++++ EXERCISE INPUTS

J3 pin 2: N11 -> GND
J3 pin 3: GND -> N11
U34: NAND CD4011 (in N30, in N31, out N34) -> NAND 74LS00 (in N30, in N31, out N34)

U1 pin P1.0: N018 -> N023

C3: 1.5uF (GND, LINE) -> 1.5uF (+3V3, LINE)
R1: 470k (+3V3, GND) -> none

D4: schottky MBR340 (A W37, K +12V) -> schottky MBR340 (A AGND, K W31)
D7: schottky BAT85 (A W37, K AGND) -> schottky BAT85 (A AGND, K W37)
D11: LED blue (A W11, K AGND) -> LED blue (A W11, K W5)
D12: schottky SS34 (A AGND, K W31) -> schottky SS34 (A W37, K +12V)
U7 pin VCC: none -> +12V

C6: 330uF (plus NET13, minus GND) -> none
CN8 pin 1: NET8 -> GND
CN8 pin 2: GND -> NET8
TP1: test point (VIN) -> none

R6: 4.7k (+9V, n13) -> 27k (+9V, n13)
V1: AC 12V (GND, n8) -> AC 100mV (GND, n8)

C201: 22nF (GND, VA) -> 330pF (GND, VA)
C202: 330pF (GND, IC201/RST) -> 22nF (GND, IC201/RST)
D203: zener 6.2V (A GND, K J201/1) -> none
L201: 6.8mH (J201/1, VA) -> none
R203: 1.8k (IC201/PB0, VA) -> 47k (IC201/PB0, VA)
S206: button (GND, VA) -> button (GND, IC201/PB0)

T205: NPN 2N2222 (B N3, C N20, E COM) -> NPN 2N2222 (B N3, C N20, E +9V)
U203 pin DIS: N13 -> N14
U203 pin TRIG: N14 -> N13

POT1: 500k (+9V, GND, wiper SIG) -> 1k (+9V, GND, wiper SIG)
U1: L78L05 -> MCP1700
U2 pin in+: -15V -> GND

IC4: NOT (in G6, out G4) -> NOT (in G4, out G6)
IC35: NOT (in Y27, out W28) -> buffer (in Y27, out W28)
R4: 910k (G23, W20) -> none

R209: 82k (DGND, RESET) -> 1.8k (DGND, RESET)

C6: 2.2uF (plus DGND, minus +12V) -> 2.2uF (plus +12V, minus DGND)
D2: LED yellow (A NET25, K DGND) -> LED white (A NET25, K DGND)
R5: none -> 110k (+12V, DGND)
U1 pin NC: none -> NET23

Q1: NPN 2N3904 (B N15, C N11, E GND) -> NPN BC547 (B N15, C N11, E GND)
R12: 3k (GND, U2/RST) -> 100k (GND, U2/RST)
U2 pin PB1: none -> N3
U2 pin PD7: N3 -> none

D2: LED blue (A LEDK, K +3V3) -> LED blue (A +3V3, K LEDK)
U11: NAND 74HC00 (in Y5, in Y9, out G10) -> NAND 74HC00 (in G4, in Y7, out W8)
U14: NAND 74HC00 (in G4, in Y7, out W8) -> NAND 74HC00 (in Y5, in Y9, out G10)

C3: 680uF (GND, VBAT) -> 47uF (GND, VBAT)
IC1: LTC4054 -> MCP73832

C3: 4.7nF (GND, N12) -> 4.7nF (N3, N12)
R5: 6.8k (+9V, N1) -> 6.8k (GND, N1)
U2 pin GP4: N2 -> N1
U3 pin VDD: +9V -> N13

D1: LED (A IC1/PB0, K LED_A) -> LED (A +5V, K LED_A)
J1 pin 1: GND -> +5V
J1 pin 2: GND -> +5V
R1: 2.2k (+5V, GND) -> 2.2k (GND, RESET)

++++++++

* YOUR OBJECTIVE: If a line in the data above holds the word "AGND", count it, and give only the final number.

* WRITTEN RESPONSE: 4